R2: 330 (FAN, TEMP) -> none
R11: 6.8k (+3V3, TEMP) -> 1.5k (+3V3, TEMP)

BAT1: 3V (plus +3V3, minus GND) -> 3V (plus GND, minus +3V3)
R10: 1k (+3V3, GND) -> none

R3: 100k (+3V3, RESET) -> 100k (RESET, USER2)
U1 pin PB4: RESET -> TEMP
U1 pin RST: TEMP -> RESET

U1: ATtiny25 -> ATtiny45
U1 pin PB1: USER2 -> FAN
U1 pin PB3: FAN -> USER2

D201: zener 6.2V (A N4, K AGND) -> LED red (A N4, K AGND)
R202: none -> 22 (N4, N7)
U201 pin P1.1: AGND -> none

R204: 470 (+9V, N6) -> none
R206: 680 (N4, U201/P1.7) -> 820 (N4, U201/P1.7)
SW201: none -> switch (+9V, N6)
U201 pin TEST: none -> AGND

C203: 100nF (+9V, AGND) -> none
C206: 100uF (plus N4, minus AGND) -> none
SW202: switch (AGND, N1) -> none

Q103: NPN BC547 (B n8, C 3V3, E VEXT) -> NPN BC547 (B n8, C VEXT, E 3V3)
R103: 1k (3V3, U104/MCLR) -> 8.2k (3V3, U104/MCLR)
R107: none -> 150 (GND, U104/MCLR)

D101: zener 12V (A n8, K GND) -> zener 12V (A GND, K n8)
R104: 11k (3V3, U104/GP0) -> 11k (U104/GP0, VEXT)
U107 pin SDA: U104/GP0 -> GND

• Try it
With the line containing "Q103: NPN BC547" as the last one, please set down exactly the lines of the records above from their very first line, and nothing more.

• Exercise solution
R2: 330 (FAN, TEMP) -> none
R11: 6.8k (+3V3, TEMP) -> 1.5k (+3V3, TEMP)

BAT1: 3V (plus +3V3, minus GND) -> 3V (plus GND, minus +3V3)
R10: 1k (+3V3, GND) -> none

R3: 100k (+3V3, RESET) -> 100k (RESET, USER2)
U1 pin PB4: RESET -> TEMP
U1 pin RST: TEMP -> RESET

U1: ATtiny25 -> ATtiny45
U1 pin PB1: USER2 -> FAN
U1 pin PB3: FAN -> USER2

D201: zener 6.2V (A N4, K AGND) -> LED red (A N4, K AGND)
R202: none -> 22 (N4, N7)
U201 pin P1.1: AGND -> none

R204: 470 (+9V, N6) -> none
R206: 680 (N4, U201/P1.7) -> 820 (N4, U201/P1.7)
SW201: none -> switch (+9V, N6)
U201 pin TEST: none -> AGND

C203: 100nF (+9V, AGND) -> none
C206: 100uF (plus N4, minus AGND) -> none
SW202: switch (AGND, N1) -> none

Q103: NPN BC547 (B n8, C 3V3, E VEXT) -> NPN BC547 (B n8, C VEXT, E 3V3)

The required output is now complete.